• **Supplied records**:
[Start of Attachment]

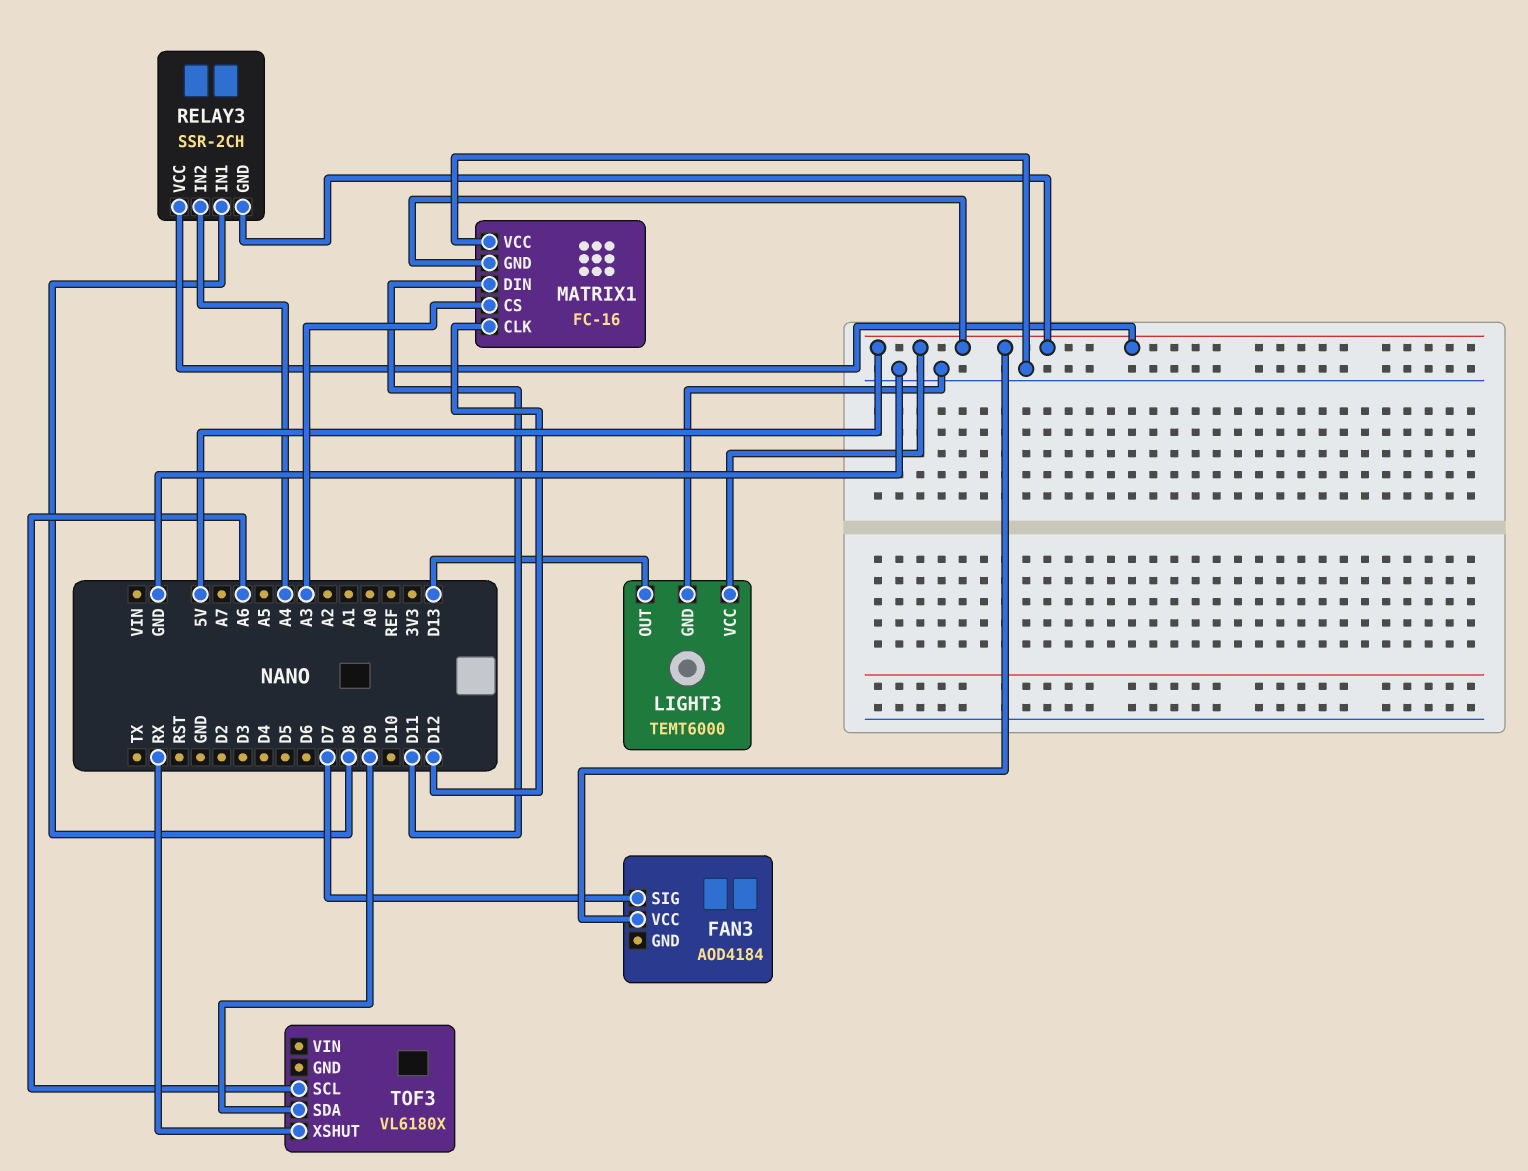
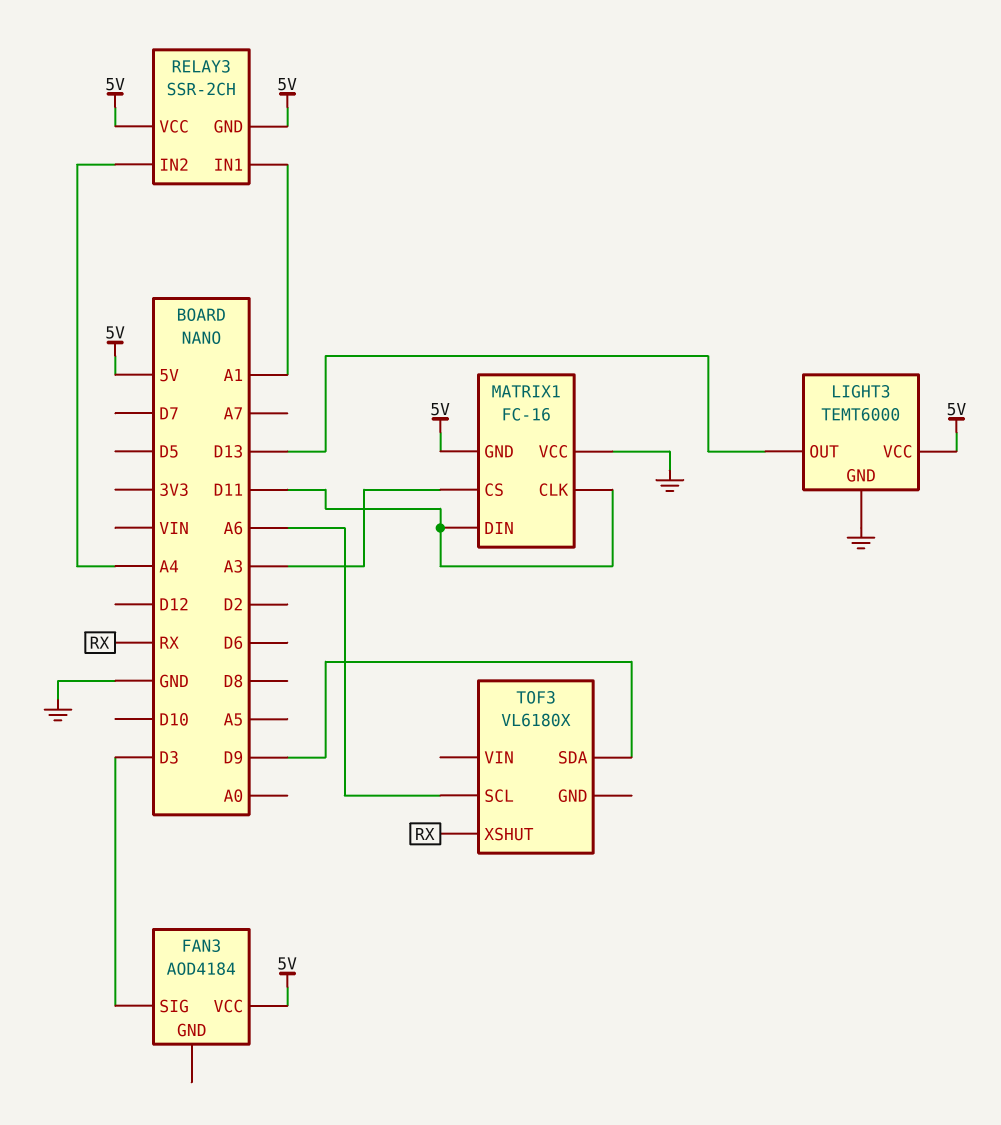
FAN3 pin SIG: D7 -> D3
MATRIX1 pin CLK: D12 -> D11
RELAY3 pin IN1: D8 -> A1

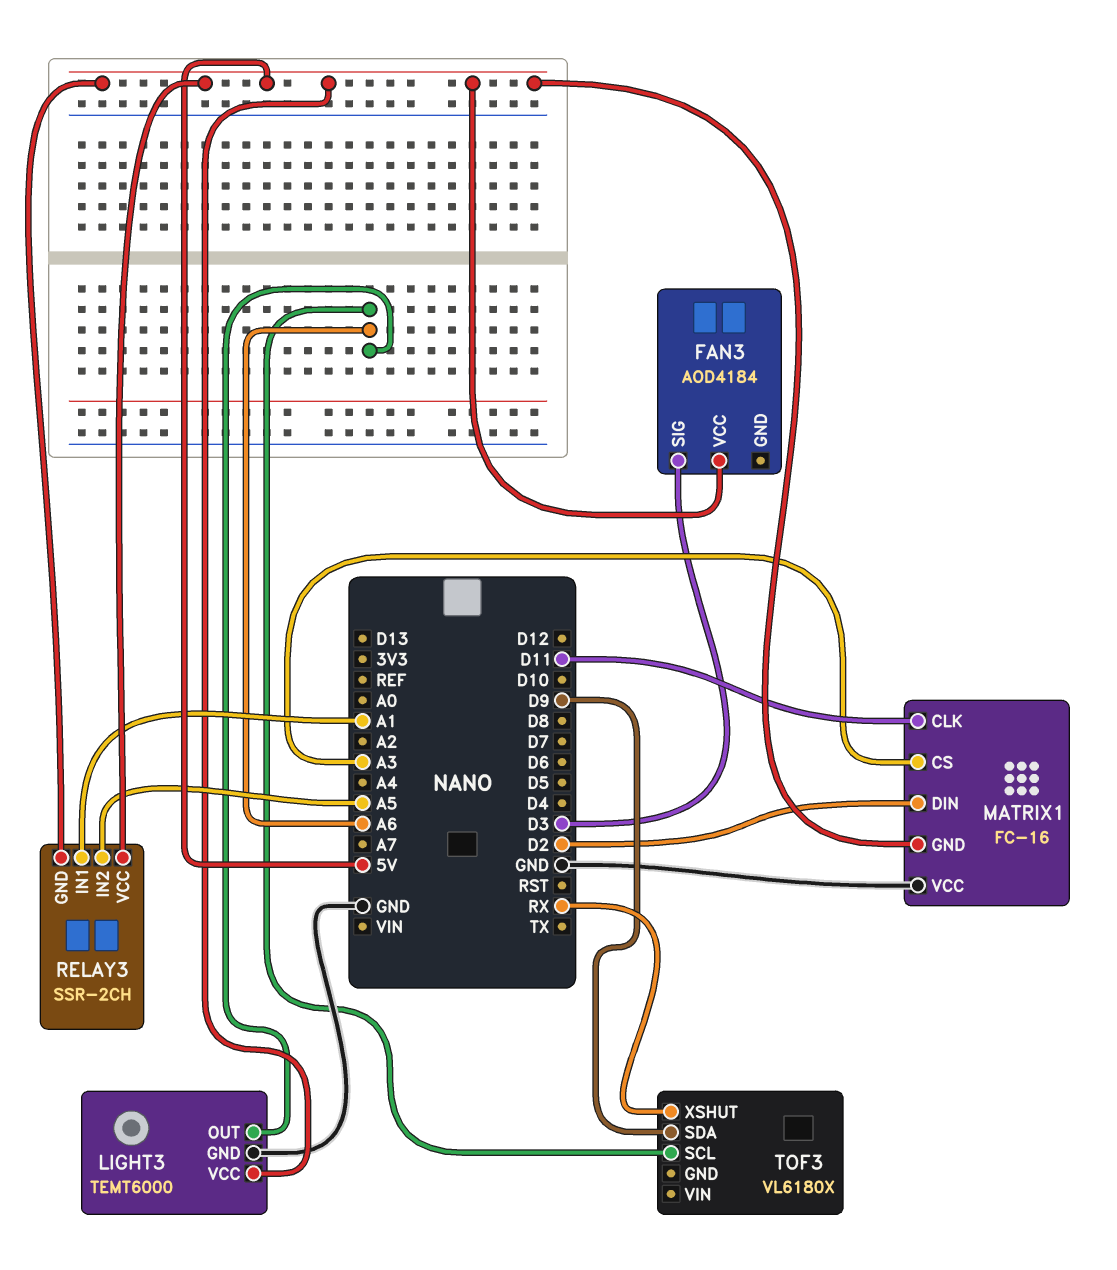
LIGHT3 pin OUT: D13 -> A6
MATRIX1 pin DIN: D11 -> D2
RELAY3 pin IN2: A4 -> A5

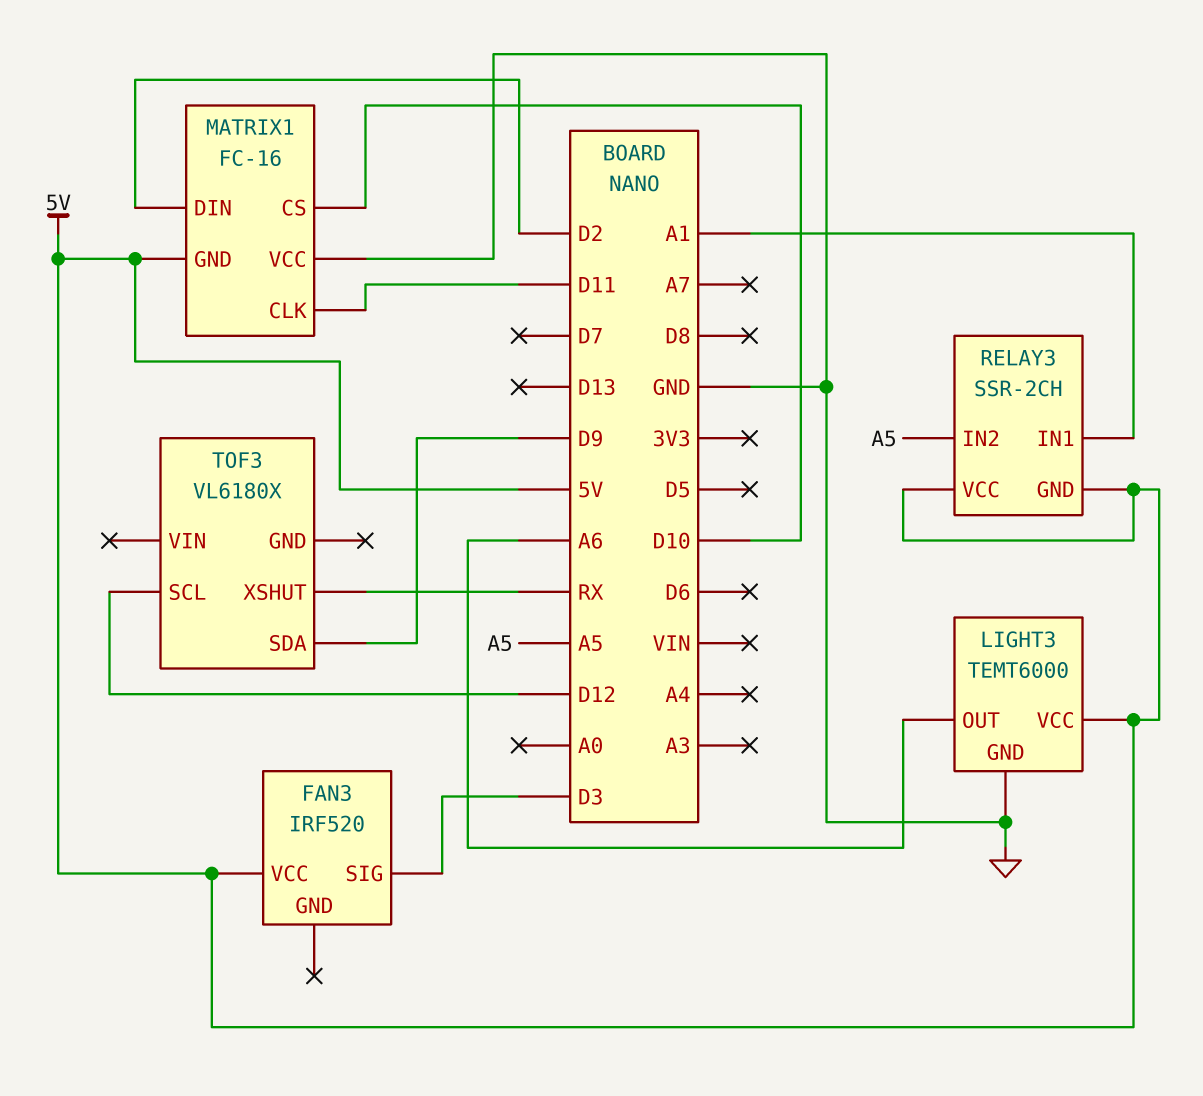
FAN3: AOD4184 -> IRF520
MATRIX1 pin CS: A3 -> D10
TOF3 pin SCL: A6 -> D12

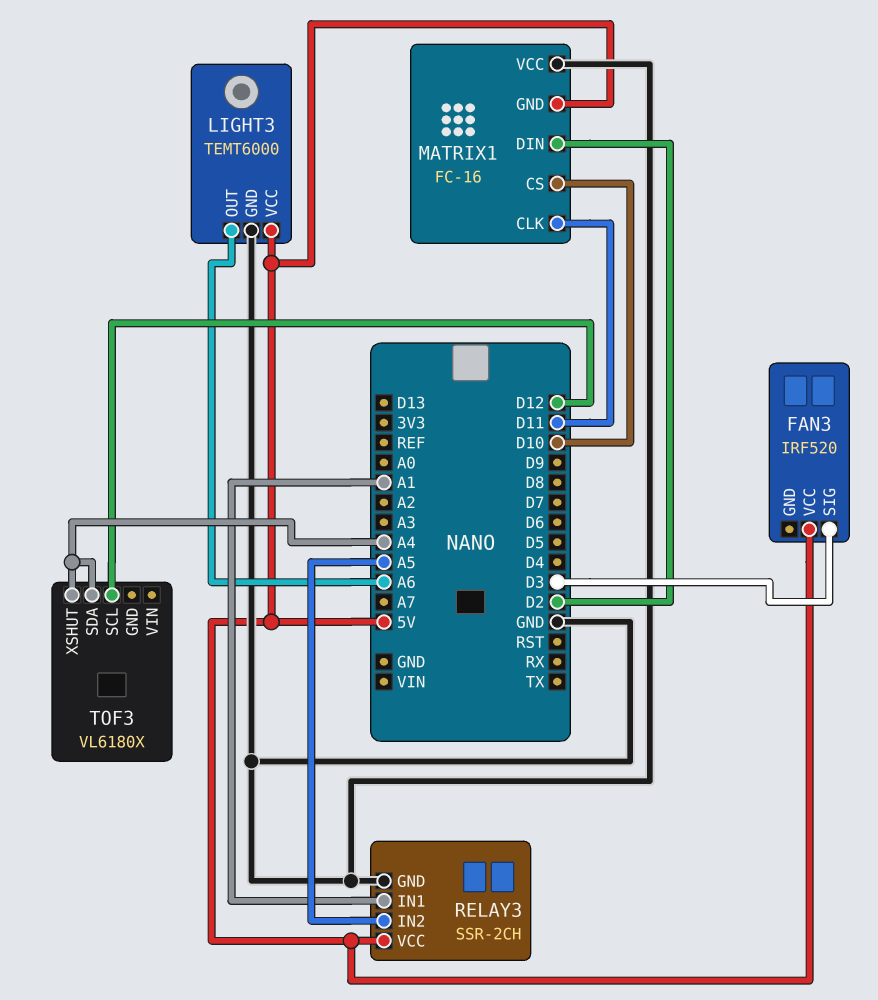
RELAY3 pin GND: 5V -> GND
TOF3 pin SDA: D9 -> A4
TOF3 pin XSHUT: RX -> A4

[End of Attachment]

• **What to produce**: The span to print begins at the line containing "RELAY3 pin GND: 5V -> GND" and ends at the final line of the entries; print it exactly and print nothing else.

• **Answer space**:
RELAY3 pin GND: 5V -> GND
TOF3 pin SDA: D9 -> A4
TOF3 pin XSHUT: RX -> A4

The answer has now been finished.